→ SUPPLIED INFORMATION:

┌──

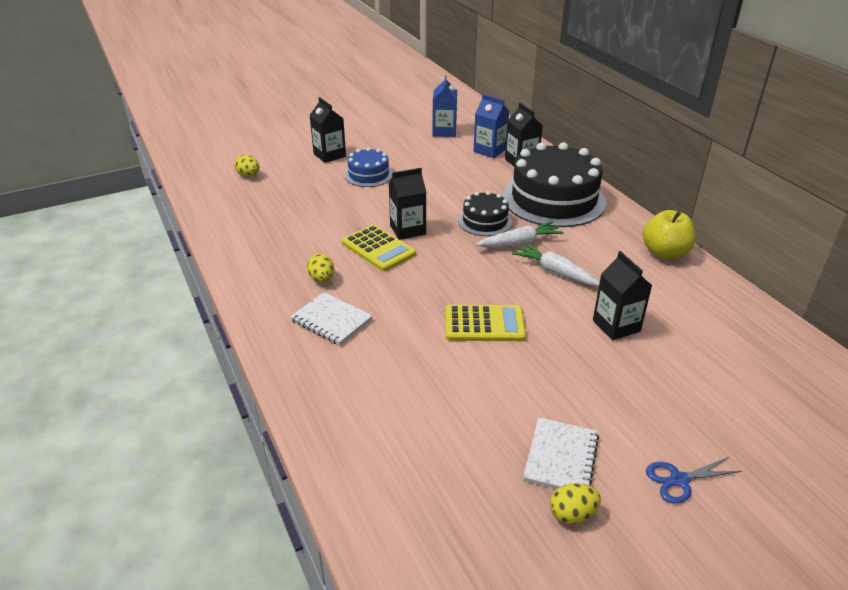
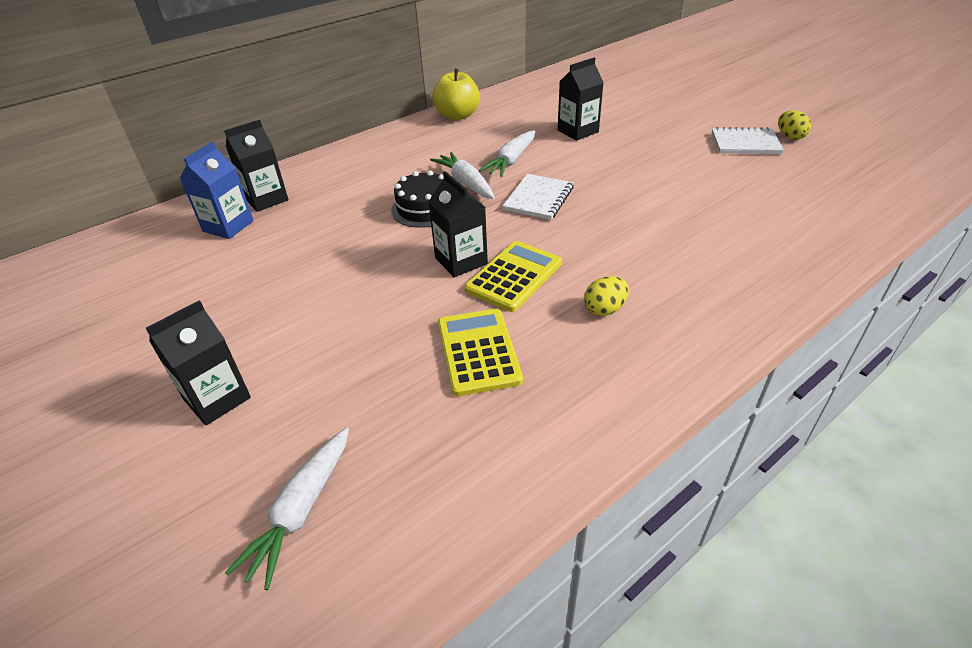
camera: 100 degrees left, 5 degrees up
(248, 175) = (302, 510): yellow egg -> white carrot
(331, 320) = (678, 282): white notebook -> white notebook (539, 198)
(368, 175) = (301, 329): blue cake -> none
(444, 131) = (147, 276): blue carton -> none
(484, 324) = (617, 188): yellow calculator -> yellow calculator (478, 352)
(554, 199) = (365, 171): black cake -> none
(679, 480) = (724, 108): blue scissors -> none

└──

Reproduce all of the data exactly, omitting each picture it holds.

camera: 100 degrees left, 5 degrees up
(248, 175) = (302, 510): yellow egg -> white carrot
(331, 320) = (678, 282): white notebook -> white notebook (539, 198)
(368, 175) = (301, 329): blue cake -> none
(444, 131) = (147, 276): blue carton -> none
(484, 324) = (617, 188): yellow calculator -> yellow calculator (478, 352)
(554, 199) = (365, 171): black cake -> none
(679, 480) = (724, 108): blue scissors -> none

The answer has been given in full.